(Scene images with change listings)
▬▬▬▬▬▬▬▬▬▬

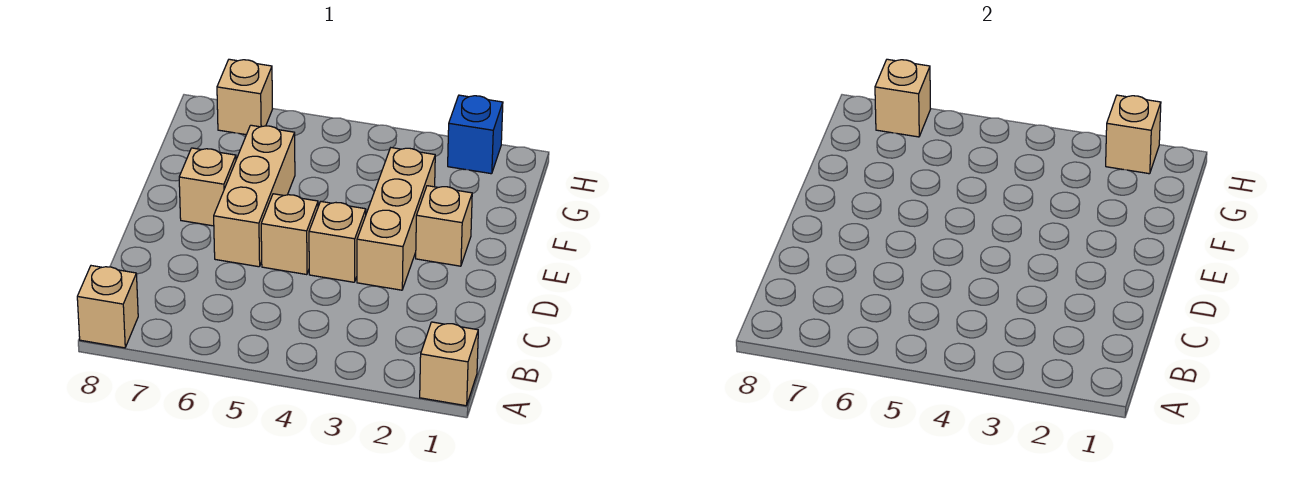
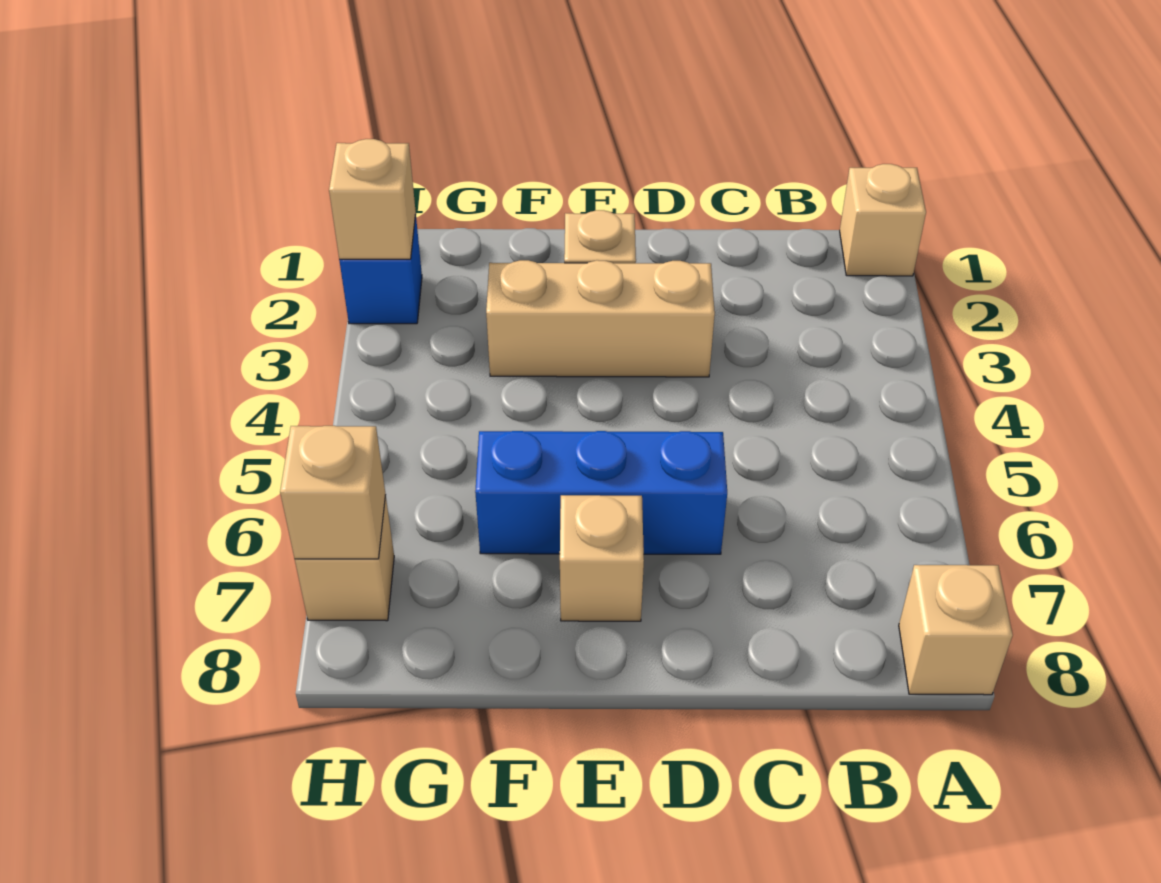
tan brick D4 level 1 -> none
tan brick D5 level 1 -> none
tan brick D6:F6 level 1 -> blue brick D6:F6 level 1

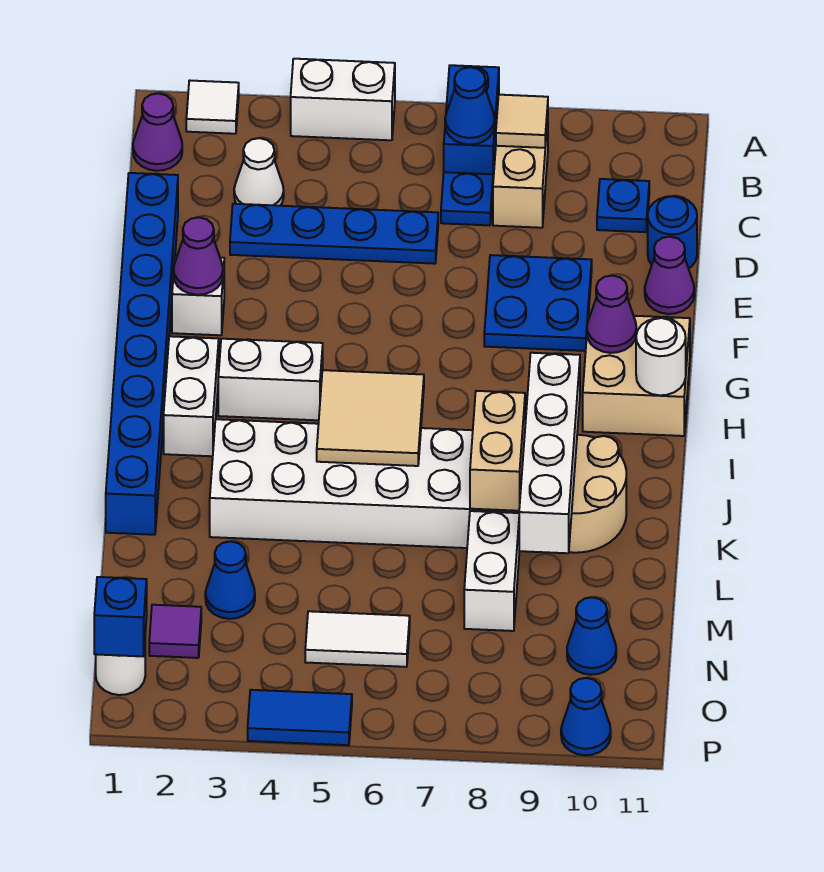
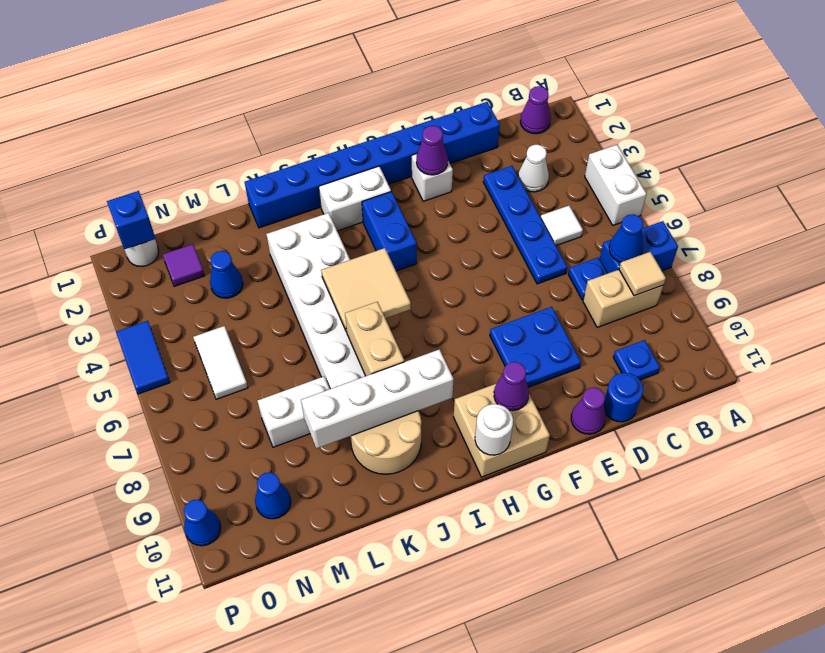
white tile A2 level 1 -> white tile C5 level 1
white brick H3:H4 level 1 -> blue brick H3:H4 level 1
tan brick J8:K8 level 2 -> tan brick J7:J8 level 2

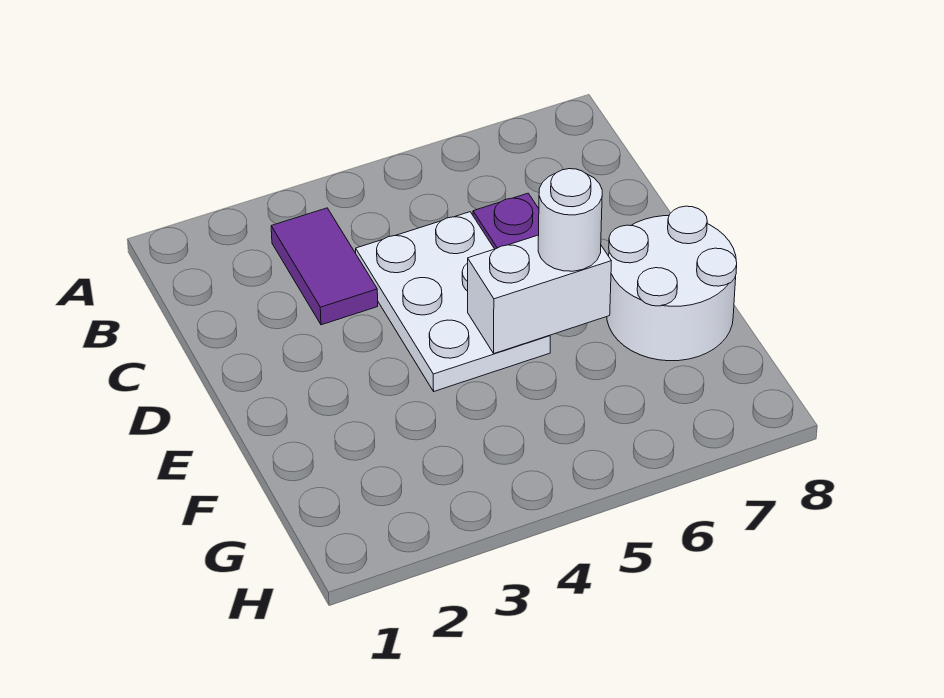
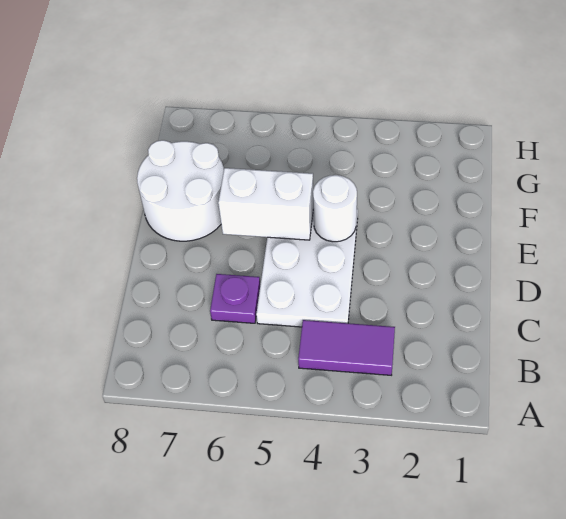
purple tile B3:C3 level 1 -> purple tile B3:B4 level 1
white round brick E6 level 3 -> white round brick E4 level 2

▬▬▬▬▬▬▬▬▬▬

Problem description: Scan the records above for the string "white", then copy each line where it turns up.

Problem solution:
white tile A2 level 1 -> white tile C5 level 1
white brick H3:H4 level 1 -> blue brick H3:H4 level 1
white round brick E6 level 3 -> white round brick E4 level 2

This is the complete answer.